### DATASET ###

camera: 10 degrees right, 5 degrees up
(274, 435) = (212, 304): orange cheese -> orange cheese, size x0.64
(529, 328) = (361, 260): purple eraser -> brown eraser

###
### DATASET ###

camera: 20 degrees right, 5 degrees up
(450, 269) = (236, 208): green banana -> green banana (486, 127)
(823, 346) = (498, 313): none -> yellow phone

###

WHAT IS EXPECTED ▸
Where a line in the material contains "camera", copy that line.

WRITTEN ANSWER ▸
camera: 10 degrees right, 5 degrees up
camera: 20 degrees right, 5 degrees up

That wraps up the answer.